*What to do:* Lines from the beginning of the data through the line containing "blue slope A10:C11" are to be copied exactly, with no other line included.

*Data shown:*
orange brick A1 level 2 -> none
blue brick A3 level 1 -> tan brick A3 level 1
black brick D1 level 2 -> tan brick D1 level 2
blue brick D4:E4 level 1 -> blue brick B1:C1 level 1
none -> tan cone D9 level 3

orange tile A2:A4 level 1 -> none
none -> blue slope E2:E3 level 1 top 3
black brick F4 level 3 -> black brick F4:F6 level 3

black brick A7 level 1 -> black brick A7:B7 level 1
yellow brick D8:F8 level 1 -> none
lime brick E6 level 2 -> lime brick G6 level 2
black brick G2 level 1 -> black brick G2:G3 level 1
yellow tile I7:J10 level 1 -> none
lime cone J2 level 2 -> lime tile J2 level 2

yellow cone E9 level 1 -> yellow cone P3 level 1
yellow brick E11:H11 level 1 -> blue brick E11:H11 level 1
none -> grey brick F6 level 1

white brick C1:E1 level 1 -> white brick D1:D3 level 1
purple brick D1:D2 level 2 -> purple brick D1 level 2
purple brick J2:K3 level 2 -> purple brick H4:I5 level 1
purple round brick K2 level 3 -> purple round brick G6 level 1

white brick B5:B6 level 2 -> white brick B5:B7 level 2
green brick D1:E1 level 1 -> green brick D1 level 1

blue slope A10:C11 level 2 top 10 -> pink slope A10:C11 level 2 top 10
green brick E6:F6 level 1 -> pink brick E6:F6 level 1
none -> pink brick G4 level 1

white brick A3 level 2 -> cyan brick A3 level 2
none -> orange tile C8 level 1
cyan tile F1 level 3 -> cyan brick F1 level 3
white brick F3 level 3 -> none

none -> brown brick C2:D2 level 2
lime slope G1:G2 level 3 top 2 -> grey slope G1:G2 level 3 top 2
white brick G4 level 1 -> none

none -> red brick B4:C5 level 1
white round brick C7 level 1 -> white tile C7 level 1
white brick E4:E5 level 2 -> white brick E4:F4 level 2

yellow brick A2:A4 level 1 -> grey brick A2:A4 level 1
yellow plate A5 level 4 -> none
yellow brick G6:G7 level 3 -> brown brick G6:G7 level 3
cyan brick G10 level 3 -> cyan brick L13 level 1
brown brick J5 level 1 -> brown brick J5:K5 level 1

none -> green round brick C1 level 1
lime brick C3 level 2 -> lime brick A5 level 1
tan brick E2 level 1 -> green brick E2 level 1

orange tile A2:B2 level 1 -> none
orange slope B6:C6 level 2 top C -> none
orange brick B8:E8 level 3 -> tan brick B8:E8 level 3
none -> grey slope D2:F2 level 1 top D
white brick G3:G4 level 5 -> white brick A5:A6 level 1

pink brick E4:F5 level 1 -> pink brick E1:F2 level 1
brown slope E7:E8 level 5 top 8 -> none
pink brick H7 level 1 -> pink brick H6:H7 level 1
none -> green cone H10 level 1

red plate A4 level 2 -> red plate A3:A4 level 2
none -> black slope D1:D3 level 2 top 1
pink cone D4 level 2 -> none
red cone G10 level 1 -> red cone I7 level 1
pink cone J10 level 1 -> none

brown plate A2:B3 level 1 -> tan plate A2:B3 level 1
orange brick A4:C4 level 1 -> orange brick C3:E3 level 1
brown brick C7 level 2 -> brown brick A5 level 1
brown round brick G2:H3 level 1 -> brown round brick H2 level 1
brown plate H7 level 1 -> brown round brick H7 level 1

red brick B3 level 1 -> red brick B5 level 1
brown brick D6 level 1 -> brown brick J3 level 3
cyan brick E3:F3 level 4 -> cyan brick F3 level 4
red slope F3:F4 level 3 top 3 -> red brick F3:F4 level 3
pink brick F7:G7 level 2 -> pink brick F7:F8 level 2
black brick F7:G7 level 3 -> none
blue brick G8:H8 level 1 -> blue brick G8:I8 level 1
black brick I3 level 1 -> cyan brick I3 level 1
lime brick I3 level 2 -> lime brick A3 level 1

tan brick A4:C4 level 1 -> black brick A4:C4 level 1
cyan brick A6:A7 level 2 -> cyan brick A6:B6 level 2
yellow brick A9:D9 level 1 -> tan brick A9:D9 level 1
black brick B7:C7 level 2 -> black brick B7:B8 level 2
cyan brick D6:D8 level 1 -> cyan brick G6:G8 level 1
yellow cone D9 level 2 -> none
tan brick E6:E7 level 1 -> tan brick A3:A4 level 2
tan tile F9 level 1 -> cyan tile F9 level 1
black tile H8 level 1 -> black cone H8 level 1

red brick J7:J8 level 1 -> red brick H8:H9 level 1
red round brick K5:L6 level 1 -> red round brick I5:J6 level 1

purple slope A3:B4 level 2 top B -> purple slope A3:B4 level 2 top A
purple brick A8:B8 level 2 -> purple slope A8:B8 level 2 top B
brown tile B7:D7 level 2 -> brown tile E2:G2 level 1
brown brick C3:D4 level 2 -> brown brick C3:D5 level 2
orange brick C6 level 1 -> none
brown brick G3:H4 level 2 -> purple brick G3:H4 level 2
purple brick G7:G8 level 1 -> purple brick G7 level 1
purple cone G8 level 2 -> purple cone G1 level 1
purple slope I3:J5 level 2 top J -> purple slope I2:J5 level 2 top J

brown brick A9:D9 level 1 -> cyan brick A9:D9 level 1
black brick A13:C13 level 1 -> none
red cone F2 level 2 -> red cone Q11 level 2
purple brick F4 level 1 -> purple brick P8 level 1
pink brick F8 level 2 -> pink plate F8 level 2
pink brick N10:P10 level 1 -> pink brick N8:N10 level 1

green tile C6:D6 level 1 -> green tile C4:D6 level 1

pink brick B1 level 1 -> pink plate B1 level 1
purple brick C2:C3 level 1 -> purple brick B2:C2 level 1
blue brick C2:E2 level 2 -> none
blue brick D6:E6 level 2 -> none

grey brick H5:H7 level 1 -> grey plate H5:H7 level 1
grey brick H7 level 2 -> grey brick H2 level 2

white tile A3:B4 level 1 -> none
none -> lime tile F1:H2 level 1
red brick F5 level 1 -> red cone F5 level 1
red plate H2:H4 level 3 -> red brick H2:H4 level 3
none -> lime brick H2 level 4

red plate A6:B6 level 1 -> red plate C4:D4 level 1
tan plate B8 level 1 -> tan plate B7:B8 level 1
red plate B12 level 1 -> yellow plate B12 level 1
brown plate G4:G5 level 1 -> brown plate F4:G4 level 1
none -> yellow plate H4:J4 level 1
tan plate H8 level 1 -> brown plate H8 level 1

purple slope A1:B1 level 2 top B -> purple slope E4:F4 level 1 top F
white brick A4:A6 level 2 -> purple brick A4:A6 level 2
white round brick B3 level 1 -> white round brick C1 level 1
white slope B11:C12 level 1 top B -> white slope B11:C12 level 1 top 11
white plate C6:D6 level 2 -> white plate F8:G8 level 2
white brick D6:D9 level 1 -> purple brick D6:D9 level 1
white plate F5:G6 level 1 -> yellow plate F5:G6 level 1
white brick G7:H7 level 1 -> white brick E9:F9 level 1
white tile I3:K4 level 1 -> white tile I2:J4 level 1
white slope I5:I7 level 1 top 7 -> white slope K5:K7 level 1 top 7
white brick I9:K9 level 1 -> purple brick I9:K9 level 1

*Output:*
orange brick A1 level 2 -> none
blue brick A3 level 1 -> tan brick A3 level 1
black brick D1 level 2 -> tan brick D1 level 2
blue brick D4:E4 level 1 -> blue brick B1:C1 level 1
none -> tan cone D9 level 3

orange tile A2:A4 level 1 -> none
none -> blue slope E2:E3 level 1 top 3
black brick F4 level 3 -> black brick F4:F6 level 3

black brick A7 level 1 -> black brick A7:B7 level 1
yellow brick D8:F8 level 1 -> none
lime brick E6 level 2 -> lime brick G6 level 2
black brick G2 level 1 -> black brick G2:G3 level 1
yellow tile I7:J10 level 1 -> none
lime cone J2 level 2 -> lime tile J2 level 2

yellow cone E9 level 1 -> yellow cone P3 level 1
yellow brick E11:H11 level 1 -> blue brick E11:H11 level 1
none -> grey brick F6 level 1

white brick C1:E1 level 1 -> white brick D1:D3 level 1
purple brick D1:D2 level 2 -> purple brick D1 level 2
purple brick J2:K3 level 2 -> purple brick H4:I5 level 1
purple round brick K2 level 3 -> purple round brick G6 level 1

white brick B5:B6 level 2 -> white brick B5:B7 level 2
green brick D1:E1 level 1 -> green brick D1 level 1

blue slope A10:C11 level 2 top 10 -> pink slope A10:C11 level 2 top 10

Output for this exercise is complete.